<<<<
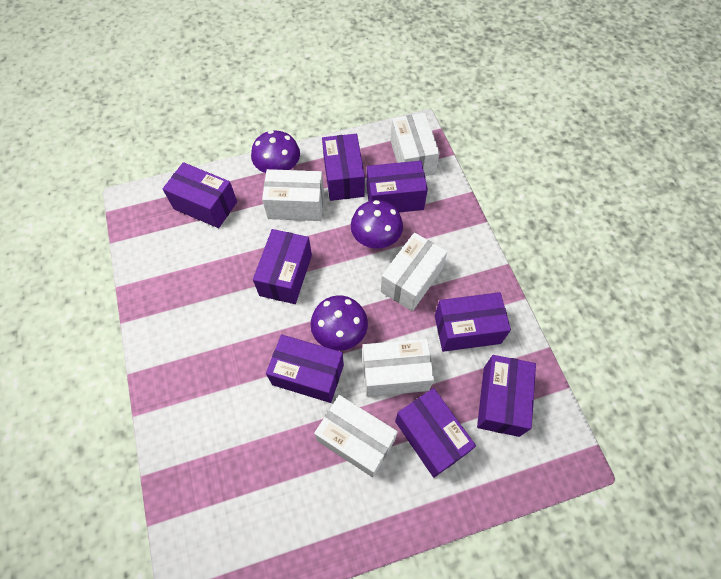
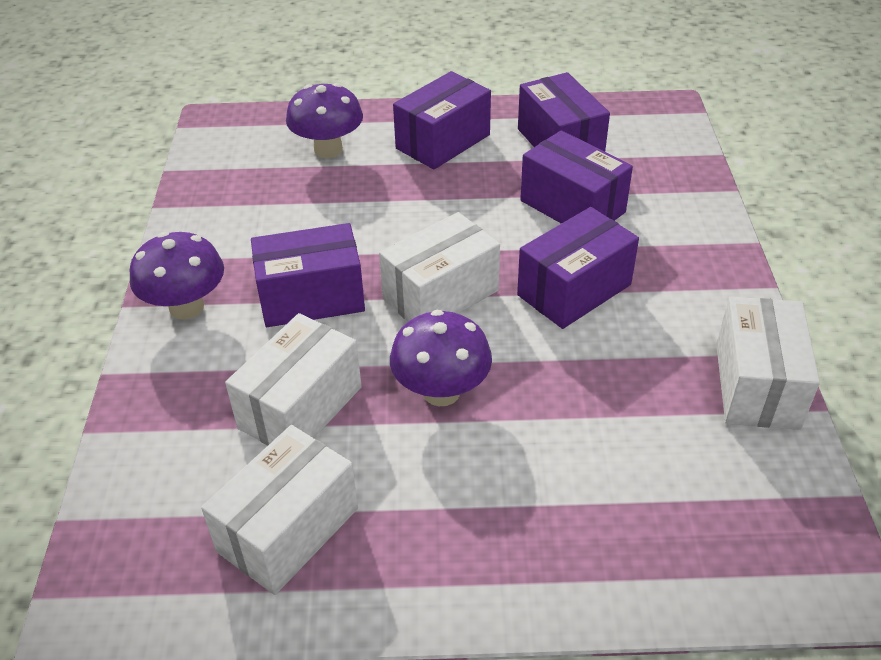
purple box: 8 -> 5
white box: 5 -> 4

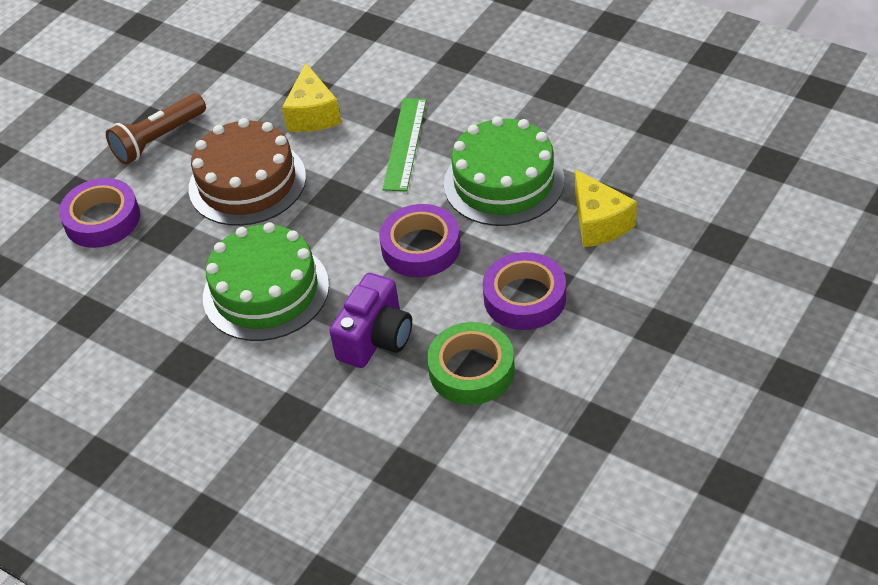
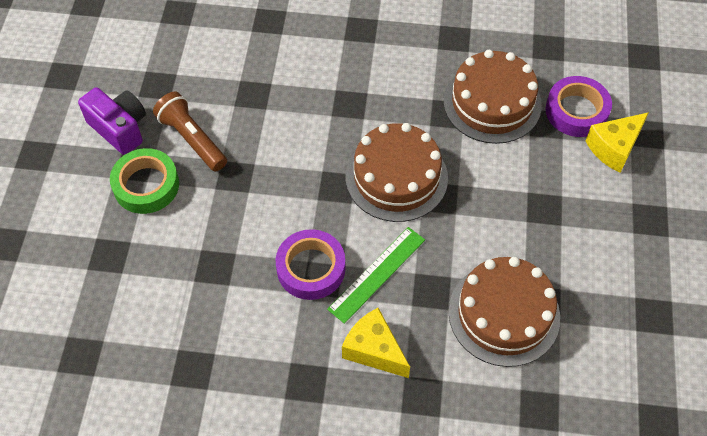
brown cake: 1 -> 3
green cake: 2 -> 0
purple tape: 3 -> 2

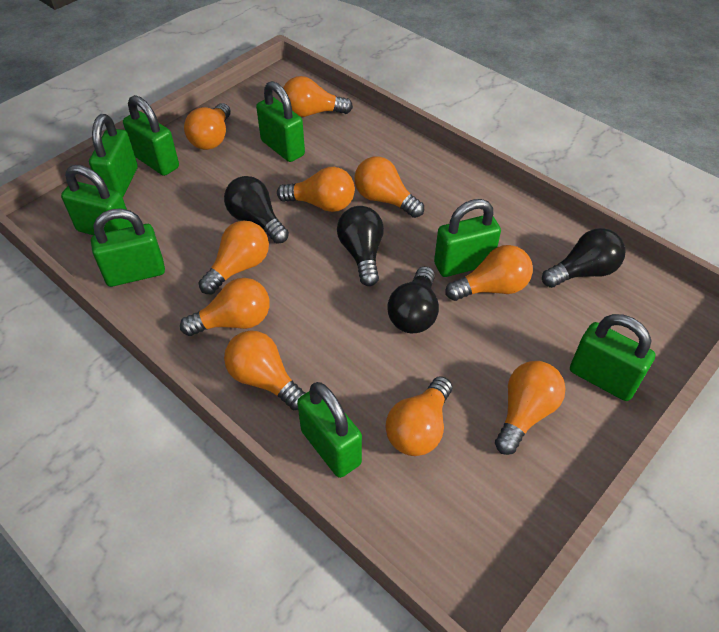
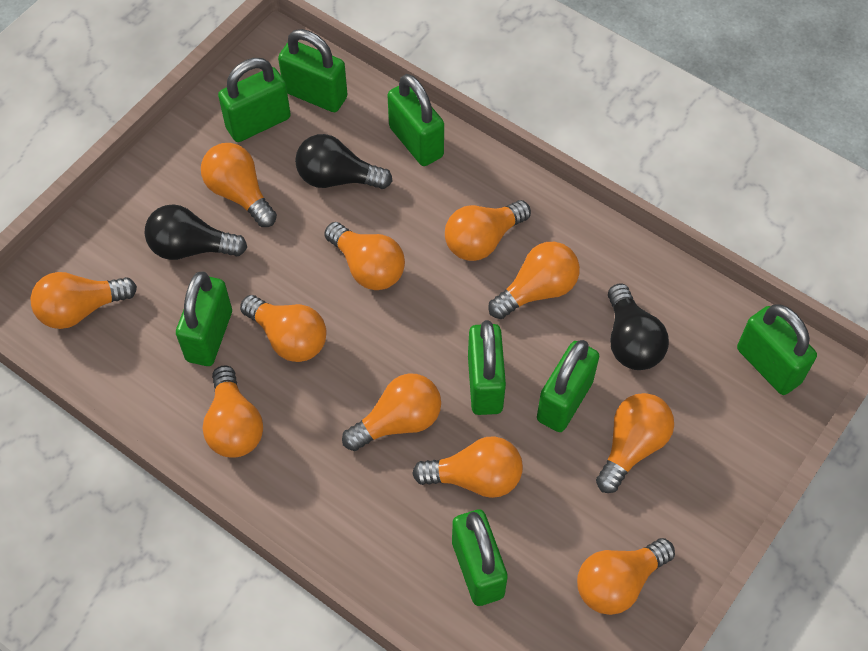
black light bulb: 4 -> 3
orange light bulb: 10 -> 11

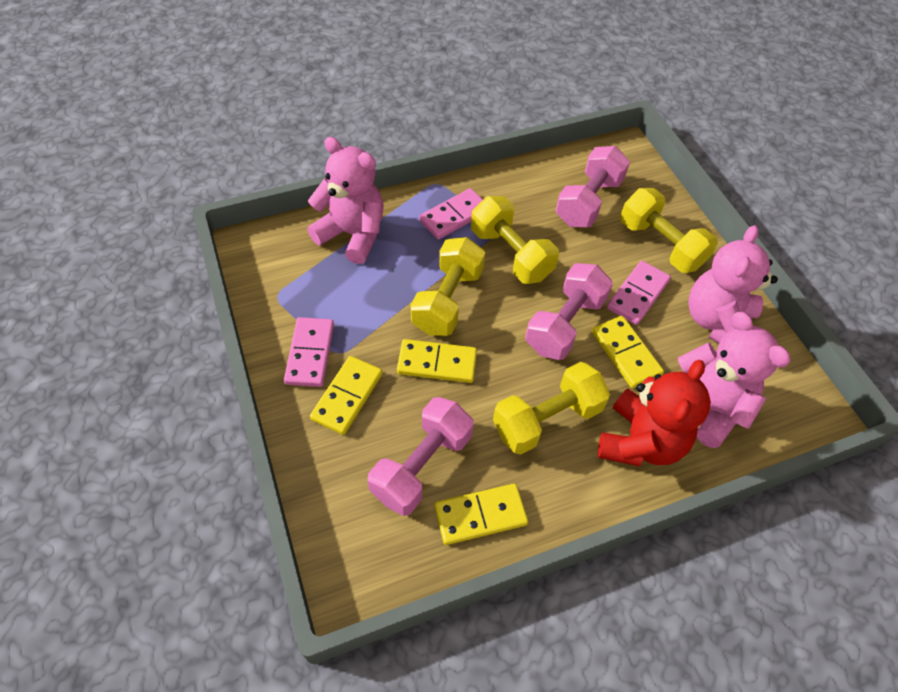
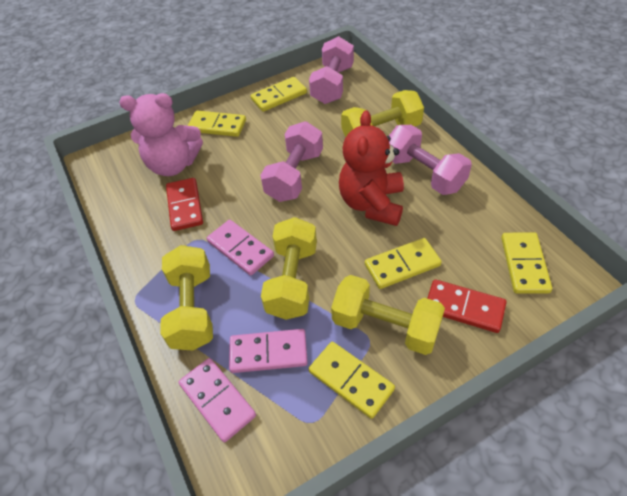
pink teddy bear: 3 -> 1
red domino: 0 -> 2
yellow domino: 4 -> 5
>>>>
When a line of the material above contains the string "light", it counts. State the total and nothing more.

→ **ANSWER SPACE**: 2